**Work required**
Render the rows as a numbered list, starting at the first row and stopping after the line containing "white star: moved 2 px up", with that line included and nothing past it. Leave out any blank lines.

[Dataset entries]
[BEGIN]
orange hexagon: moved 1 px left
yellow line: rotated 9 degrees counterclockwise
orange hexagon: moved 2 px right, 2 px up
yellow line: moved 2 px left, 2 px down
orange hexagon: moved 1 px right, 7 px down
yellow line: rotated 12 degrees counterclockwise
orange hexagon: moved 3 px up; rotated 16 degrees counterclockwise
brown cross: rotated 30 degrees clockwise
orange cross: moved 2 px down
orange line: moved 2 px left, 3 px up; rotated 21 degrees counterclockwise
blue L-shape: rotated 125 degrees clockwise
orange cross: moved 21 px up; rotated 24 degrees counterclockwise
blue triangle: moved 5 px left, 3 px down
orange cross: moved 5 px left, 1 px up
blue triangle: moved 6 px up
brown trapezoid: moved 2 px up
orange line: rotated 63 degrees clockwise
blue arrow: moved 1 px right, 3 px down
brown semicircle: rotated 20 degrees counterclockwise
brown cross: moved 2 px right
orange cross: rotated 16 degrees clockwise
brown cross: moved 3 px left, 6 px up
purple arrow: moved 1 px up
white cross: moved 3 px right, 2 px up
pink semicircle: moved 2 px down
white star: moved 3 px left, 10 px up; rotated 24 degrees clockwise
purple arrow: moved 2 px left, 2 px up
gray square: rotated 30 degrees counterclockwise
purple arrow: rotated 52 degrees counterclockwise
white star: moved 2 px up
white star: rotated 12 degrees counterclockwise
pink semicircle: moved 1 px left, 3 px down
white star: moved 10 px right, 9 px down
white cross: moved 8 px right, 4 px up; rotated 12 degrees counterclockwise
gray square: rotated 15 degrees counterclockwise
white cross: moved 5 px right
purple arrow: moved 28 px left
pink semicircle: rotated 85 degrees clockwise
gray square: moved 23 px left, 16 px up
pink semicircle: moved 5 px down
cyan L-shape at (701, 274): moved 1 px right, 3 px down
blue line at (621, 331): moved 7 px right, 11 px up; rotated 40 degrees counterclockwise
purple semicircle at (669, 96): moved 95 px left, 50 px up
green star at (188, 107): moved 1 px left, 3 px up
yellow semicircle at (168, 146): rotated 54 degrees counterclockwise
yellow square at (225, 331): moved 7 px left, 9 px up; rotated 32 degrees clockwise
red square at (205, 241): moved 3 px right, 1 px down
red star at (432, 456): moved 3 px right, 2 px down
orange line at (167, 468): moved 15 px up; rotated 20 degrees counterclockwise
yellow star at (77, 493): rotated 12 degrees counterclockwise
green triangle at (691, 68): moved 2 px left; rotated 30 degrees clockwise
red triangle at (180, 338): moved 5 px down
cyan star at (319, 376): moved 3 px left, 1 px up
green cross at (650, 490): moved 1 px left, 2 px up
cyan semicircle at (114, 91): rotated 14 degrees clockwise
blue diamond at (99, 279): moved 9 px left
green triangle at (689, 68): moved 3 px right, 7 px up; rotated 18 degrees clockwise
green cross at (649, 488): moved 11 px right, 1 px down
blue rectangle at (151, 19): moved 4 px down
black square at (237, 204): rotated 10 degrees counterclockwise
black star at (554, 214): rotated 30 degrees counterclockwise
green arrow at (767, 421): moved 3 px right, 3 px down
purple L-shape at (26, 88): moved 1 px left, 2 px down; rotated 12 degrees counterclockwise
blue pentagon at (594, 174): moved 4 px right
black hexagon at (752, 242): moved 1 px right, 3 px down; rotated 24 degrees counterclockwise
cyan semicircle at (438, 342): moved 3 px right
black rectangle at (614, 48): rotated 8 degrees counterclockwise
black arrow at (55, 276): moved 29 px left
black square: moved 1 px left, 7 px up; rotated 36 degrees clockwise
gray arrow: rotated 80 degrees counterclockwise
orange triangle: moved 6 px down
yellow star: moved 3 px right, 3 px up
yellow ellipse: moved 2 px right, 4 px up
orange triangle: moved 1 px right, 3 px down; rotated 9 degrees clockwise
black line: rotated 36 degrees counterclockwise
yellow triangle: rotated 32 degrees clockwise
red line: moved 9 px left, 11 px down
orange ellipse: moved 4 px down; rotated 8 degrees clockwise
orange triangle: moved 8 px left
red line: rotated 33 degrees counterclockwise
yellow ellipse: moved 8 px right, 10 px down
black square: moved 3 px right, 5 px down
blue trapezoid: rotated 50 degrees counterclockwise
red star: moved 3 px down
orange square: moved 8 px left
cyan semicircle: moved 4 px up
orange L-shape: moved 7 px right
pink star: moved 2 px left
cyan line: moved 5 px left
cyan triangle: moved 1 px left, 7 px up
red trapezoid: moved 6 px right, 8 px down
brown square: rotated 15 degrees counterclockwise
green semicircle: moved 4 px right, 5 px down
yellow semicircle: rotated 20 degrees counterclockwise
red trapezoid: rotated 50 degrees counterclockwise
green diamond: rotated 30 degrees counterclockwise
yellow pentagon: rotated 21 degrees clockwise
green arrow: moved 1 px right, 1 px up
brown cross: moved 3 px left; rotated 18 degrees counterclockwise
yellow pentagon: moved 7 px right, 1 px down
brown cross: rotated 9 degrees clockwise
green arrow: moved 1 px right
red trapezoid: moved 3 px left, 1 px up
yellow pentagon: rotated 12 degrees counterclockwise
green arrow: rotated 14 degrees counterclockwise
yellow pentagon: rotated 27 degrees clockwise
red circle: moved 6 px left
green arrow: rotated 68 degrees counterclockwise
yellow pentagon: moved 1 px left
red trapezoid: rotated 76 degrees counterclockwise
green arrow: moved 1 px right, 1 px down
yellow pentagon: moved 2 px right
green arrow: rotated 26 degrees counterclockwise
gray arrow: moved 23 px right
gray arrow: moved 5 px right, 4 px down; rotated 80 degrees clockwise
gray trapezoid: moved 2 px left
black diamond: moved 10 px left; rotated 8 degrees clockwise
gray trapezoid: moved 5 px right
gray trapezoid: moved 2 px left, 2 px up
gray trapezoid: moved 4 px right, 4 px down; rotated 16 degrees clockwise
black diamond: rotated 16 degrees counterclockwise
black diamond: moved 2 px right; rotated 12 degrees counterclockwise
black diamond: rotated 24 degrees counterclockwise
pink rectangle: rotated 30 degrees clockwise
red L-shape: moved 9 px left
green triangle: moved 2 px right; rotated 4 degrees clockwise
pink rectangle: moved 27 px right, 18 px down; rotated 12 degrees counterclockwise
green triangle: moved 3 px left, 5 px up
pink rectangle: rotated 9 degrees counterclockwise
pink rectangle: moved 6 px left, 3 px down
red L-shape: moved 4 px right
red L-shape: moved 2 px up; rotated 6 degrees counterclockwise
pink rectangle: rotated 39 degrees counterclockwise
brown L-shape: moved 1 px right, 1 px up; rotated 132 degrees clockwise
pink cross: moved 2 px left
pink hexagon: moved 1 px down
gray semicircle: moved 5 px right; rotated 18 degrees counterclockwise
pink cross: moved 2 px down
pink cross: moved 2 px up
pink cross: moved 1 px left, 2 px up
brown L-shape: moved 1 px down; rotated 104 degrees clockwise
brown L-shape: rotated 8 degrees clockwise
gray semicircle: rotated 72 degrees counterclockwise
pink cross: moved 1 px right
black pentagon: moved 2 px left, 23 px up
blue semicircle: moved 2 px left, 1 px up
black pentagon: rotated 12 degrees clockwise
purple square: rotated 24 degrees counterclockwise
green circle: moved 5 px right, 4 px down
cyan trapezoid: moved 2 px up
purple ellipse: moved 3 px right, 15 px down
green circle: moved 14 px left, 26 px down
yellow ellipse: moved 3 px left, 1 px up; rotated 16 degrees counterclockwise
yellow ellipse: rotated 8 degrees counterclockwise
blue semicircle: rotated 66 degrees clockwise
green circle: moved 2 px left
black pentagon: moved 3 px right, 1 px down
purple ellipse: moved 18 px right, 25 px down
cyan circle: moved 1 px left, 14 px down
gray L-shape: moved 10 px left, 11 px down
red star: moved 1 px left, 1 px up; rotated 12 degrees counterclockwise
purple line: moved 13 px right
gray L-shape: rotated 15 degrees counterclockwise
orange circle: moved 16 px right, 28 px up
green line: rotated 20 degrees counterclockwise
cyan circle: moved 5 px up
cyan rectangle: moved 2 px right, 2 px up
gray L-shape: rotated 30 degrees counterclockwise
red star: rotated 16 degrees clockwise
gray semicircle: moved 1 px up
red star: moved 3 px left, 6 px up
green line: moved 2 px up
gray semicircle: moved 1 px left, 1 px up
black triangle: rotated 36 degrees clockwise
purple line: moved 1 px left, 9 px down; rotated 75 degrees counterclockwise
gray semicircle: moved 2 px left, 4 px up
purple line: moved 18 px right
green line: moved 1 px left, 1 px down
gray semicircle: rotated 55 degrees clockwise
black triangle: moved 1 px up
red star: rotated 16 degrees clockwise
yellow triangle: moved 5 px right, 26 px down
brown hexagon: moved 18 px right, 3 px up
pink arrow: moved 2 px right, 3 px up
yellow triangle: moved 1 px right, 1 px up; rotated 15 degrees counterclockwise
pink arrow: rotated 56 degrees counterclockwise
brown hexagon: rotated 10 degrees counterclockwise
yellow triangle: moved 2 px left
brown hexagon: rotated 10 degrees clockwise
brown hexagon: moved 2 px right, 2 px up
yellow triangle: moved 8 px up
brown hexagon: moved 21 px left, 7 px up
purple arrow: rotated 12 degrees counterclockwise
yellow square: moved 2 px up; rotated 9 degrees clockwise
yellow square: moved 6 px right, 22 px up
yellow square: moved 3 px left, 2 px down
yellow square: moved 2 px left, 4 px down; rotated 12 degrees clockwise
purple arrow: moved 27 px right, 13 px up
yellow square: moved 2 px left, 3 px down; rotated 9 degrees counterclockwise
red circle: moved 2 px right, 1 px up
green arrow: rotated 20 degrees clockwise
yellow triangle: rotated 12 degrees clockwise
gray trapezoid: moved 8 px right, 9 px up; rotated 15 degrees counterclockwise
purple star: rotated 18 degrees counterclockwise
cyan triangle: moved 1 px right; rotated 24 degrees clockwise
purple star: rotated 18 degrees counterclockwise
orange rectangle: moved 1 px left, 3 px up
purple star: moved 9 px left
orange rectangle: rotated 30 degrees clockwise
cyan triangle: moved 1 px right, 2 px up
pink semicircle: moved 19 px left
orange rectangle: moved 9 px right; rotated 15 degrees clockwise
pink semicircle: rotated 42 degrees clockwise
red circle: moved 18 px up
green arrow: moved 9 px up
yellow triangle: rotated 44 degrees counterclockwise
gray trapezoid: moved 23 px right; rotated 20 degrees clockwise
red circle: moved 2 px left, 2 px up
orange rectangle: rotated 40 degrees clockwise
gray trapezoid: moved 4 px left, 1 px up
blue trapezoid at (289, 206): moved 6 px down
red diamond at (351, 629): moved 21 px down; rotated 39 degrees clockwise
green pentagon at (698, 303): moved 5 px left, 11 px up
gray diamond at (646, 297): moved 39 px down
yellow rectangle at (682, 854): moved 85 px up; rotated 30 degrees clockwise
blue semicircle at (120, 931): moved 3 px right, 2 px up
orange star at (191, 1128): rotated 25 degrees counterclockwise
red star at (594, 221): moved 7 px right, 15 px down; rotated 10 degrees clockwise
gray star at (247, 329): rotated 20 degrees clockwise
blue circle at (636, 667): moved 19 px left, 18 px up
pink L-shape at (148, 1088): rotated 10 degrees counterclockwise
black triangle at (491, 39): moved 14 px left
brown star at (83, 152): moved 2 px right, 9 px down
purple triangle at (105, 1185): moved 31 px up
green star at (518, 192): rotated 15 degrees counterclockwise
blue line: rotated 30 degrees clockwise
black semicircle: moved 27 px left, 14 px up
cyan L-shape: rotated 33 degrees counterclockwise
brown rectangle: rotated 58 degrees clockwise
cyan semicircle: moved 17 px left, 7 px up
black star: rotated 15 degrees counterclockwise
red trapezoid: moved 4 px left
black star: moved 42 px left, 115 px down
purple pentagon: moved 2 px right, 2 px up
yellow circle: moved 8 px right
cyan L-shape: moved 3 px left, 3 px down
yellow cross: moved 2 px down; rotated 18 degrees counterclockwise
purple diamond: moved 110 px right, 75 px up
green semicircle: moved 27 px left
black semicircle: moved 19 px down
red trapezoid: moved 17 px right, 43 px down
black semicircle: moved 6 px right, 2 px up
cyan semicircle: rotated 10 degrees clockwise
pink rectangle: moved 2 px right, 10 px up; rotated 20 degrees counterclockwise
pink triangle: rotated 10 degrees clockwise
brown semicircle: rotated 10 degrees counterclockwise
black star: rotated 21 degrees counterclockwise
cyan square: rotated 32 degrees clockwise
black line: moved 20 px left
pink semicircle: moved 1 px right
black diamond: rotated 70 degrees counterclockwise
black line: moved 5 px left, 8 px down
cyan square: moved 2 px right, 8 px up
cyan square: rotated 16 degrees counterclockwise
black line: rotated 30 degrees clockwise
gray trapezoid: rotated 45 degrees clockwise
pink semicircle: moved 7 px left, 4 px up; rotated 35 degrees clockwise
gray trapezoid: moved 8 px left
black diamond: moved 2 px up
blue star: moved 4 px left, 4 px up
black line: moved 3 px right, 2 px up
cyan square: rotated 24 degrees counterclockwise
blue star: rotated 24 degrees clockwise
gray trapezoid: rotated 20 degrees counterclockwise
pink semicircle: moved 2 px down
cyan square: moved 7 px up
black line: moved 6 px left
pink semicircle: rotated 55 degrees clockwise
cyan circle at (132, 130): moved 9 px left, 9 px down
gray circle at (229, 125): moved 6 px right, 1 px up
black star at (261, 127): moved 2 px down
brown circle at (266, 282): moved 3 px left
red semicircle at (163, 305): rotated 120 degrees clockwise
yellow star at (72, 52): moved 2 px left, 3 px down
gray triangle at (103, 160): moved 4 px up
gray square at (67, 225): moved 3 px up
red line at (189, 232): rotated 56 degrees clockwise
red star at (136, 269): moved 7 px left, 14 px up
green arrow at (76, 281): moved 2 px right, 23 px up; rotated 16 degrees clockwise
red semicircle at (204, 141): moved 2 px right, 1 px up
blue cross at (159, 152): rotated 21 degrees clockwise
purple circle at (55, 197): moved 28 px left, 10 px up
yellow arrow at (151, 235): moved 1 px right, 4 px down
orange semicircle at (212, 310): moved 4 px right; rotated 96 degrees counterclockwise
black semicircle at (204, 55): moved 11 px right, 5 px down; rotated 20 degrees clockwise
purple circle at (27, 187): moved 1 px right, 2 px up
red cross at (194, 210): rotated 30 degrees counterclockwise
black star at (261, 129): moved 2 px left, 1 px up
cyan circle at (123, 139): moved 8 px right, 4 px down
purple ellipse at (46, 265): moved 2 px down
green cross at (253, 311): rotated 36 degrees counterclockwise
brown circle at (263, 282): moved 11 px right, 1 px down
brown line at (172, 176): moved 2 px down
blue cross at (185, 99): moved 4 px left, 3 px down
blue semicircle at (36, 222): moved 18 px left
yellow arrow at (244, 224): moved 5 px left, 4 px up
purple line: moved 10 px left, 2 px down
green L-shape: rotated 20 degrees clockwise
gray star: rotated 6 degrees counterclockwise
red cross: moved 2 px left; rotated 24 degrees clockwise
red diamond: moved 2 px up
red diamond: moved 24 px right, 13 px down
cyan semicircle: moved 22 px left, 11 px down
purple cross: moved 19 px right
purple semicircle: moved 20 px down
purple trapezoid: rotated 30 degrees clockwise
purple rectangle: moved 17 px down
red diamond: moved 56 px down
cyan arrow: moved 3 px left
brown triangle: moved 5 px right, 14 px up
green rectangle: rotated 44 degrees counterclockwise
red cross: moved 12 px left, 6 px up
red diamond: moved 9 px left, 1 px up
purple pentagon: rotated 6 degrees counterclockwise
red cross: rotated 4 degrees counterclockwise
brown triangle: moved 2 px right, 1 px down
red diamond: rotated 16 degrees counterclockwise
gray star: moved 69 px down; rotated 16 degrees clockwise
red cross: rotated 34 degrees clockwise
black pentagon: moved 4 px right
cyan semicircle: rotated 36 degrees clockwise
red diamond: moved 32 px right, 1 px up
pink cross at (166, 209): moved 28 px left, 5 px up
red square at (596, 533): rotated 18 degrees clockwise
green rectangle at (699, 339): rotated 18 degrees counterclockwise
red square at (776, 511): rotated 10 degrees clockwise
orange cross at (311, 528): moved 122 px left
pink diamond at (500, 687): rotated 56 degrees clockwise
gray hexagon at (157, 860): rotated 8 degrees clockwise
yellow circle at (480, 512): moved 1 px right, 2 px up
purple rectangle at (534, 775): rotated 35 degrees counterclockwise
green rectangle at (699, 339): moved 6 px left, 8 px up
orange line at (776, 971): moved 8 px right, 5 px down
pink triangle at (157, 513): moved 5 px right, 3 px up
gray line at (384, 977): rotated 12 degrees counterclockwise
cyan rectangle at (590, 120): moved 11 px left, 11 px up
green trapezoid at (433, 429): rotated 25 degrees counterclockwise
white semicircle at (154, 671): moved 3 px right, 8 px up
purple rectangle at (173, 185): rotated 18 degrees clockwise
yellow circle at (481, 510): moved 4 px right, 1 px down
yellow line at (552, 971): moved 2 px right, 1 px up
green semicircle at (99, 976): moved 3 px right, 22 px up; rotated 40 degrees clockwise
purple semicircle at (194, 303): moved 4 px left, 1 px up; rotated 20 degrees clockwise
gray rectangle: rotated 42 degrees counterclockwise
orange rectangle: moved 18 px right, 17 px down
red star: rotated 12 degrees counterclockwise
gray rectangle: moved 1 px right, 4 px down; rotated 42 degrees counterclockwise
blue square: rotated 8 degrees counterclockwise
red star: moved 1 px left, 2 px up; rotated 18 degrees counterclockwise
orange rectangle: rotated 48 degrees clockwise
[END]
**The answer**
1. orange hexagon: moved 1 px left
2. yellow line: rotated 9 degrees counterclockwise
3. orange hexagon: moved 2 px right, 2 px up
4. yellow line: moved 2 px left, 2 px down
5. orange hexagon: moved 1 px right, 7 px down
6. yellow line: rotated 12 degrees counterclockwise
7. orange hexagon: moved 3 px up; rotated 16 degrees counterclockwise
8. brown cross: rotated 30 degrees clockwise
9. orange cross: moved 2 px down
10. orange line: moved 2 px left, 3 px up; rotated 21 degrees counterclockwise
11. blue L-shape: rotated 125 degrees clockwise
12. orange cross: moved 21 px up; rotated 24 degrees counterclockwise
13. blue triangle: moved 5 px left, 3 px down
14. orange cross: moved 5 px left, 1 px up
15. blue triangle: moved 6 px up
16. brown trapezoid: moved 2 px up
17. orange line: rotated 63 degrees clockwise
18. blue arrow: moved 1 px right, 3 px down
19. brown semicircle: rotated 20 degrees counterclockwise
20. brown cross: moved 2 px right
21. orange cross: rotated 16 degrees clockwise
22. brown cross: moved 3 px left, 6 px up
23. purple arrow: moved 1 px up
24. white cross: moved 3 px right, 2 px up
25. pink semicircle: moved 2 px down
26. white star: moved 3 px left, 10 px up; rotated 24 degrees clockwise
27. purple arrow: moved 2 px left, 2 px up
28. gray square: rotated 30 degrees counterclockwise
29. purple arrow: rotated 52 degrees counterclockwise
30. white star: moved 2 px up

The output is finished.